### Exercise prompt
Only one stretch of the data below is wanted: the lines from the one with "R1: 68k (U1/NRST, VCC) -> 3.3k (U1/NRST, VCC)" through the one with "V3: AC 2V (COM, n5) -> AC 120V (COM, n5)", repeated exactly.

### Provided entries
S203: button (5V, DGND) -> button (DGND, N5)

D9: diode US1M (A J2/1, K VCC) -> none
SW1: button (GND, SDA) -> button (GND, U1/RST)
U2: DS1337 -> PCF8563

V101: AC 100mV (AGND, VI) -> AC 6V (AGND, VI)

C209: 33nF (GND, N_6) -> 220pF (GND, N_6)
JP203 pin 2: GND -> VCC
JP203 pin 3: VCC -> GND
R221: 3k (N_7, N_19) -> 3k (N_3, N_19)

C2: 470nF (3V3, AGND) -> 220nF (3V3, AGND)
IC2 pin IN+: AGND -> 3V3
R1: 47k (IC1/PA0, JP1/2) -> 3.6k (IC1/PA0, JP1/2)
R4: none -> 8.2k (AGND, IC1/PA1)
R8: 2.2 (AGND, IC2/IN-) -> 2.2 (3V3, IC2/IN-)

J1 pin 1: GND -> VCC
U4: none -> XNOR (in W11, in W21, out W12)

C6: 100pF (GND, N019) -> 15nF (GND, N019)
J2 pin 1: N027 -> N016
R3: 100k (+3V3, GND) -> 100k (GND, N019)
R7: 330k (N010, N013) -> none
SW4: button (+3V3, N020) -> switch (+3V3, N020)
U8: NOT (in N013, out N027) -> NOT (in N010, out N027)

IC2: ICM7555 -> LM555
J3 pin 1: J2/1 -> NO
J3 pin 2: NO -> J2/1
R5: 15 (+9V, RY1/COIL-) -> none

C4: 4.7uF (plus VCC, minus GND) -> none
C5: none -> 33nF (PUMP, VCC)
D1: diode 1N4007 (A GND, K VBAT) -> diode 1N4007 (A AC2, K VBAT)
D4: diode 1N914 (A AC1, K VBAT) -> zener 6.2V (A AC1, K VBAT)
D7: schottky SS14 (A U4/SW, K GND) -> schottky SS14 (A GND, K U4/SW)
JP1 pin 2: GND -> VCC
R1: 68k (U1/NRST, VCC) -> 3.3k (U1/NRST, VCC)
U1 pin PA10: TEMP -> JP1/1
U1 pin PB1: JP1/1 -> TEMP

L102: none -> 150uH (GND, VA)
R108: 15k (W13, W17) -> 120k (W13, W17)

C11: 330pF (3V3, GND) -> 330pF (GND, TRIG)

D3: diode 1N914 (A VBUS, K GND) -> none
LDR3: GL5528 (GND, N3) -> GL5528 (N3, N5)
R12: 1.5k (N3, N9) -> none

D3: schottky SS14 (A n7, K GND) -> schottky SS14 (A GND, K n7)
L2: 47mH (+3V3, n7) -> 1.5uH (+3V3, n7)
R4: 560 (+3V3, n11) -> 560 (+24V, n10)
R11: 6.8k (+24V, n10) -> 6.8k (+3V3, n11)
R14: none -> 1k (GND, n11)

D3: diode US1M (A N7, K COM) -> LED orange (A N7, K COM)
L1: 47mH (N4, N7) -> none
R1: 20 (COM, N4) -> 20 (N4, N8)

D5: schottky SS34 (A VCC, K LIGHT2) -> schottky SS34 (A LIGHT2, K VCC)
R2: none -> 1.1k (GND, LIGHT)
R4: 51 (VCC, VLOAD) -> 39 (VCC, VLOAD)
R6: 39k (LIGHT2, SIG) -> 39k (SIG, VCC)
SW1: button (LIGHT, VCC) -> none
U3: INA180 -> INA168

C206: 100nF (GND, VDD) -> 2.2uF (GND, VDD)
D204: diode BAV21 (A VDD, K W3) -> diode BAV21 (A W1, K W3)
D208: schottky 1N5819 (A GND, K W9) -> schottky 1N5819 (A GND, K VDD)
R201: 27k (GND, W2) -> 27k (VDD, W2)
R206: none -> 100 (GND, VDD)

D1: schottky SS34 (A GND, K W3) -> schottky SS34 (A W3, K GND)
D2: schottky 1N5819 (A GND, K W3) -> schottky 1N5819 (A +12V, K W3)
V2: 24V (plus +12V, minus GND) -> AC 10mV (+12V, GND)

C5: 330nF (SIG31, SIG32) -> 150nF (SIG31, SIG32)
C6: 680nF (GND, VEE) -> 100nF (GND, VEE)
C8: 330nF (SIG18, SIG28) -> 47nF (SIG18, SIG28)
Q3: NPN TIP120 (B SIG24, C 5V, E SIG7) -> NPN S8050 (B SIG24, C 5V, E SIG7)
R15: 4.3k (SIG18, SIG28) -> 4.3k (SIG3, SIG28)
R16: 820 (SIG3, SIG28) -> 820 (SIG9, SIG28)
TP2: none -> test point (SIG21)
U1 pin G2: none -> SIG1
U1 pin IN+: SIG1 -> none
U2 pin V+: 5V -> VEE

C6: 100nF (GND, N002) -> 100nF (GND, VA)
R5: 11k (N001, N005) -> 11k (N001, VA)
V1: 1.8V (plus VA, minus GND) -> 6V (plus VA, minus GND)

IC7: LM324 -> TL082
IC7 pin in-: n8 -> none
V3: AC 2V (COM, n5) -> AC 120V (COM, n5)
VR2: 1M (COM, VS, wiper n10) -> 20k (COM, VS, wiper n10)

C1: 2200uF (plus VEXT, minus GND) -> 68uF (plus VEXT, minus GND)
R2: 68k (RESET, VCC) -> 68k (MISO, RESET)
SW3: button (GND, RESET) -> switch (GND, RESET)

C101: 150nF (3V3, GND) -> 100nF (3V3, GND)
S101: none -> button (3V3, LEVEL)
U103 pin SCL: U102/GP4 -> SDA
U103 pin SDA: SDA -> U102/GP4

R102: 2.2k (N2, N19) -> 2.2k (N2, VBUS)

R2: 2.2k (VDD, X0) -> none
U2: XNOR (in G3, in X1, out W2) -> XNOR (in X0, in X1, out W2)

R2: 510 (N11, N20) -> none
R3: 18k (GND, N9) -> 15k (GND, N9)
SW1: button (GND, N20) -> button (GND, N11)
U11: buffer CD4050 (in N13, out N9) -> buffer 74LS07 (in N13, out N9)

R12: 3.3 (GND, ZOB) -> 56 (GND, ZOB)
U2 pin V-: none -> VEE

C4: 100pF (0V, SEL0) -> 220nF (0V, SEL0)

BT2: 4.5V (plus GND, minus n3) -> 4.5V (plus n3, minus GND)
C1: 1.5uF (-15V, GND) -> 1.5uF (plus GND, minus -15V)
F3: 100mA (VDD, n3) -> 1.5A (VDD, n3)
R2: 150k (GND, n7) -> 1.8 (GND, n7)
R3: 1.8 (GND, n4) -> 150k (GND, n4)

### Task solution
R1: 68k (U1/NRST, VCC) -> 3.3k (U1/NRST, VCC)
U1 pin PA10: TEMP -> JP1/1
U1 pin PB1: JP1/1 -> TEMP

L102: none -> 150uH (GND, VA)
R108: 15k (W13, W17) -> 120k (W13, W17)

C11: 330pF (3V3, GND) -> 330pF (GND, TRIG)

D3: diode 1N914 (A VBUS, K GND) -> none
LDR3: GL5528 (GND, N3) -> GL5528 (N3, N5)
R12: 1.5k (N3, N9) -> none

D3: schottky SS14 (A n7, K GND) -> schottky SS14 (A GND, K n7)
L2: 47mH (+3V3, n7) -> 1.5uH (+3V3, n7)
R4: 560 (+3V3, n11) -> 560 (+24V, n10)
R11: 6.8k (+24V, n10) -> 6.8k (+3V3, n11)
R14: none -> 1k (GND, n11)

D3: diode US1M (A N7, K COM) -> LED orange (A N7, K COM)
L1: 47mH (N4, N7) -> none
R1: 20 (COM, N4) -> 20 (N4, N8)

D5: schottky SS34 (A VCC, K LIGHT2) -> schottky SS34 (A LIGHT2, K VCC)
R2: none -> 1.1k (GND, LIGHT)
R4: 51 (VCC, VLOAD) -> 39 (VCC, VLOAD)
R6: 39k (LIGHT2, SIG) -> 39k (SIG, VCC)
SW1: button (LIGHT, VCC) -> none
U3: INA180 -> INA168

C206: 100nF (GND, VDD) -> 2.2uF (GND, VDD)
D204: diode BAV21 (A VDD, K W3) -> diode BAV21 (A W1, K W3)
D208: schottky 1N5819 (A GND, K W9) -> schottky 1N5819 (A GND, K VDD)
R201: 27k (GND, W2) -> 27k (VDD, W2)
R206: none -> 100 (GND, VDD)

D1: schottky SS34 (A GND, K W3) -> schottky SS34 (A W3, K GND)
D2: schottky 1N5819 (A GND, K W3) -> schottky 1N5819 (A +12V, K W3)
V2: 24V (plus +12V, minus GND) -> AC 10mV (+12V, GND)

C5: 330nF (SIG31, SIG32) -> 150nF (SIG31, SIG32)
C6: 680nF (GND, VEE) -> 100nF (GND, VEE)
C8: 330nF (SIG18, SIG28) -> 47nF (SIG18, SIG28)
Q3: NPN TIP120 (B SIG24, C 5V, E SIG7) -> NPN S8050 (B SIG24, C 5V, E SIG7)
R15: 4.3k (SIG18, SIG28) -> 4.3k (SIG3, SIG28)
R16: 820 (SIG3, SIG28) -> 820 (SIG9, SIG28)
TP2: none -> test point (SIG21)
U1 pin G2: none -> SIG1
U1 pin IN+: SIG1 -> none
U2 pin V+: 5V -> VEE

C6: 100nF (GND, N002) -> 100nF (GND, VA)
R5: 11k (N001, N005) -> 11k (N001, VA)
V1: 1.8V (plus VA, minus GND) -> 6V (plus VA, minus GND)

IC7: LM324 -> TL082
IC7 pin in-: n8 -> none
V3: AC 2V (COM, n5) -> AC 120V (COM, n5)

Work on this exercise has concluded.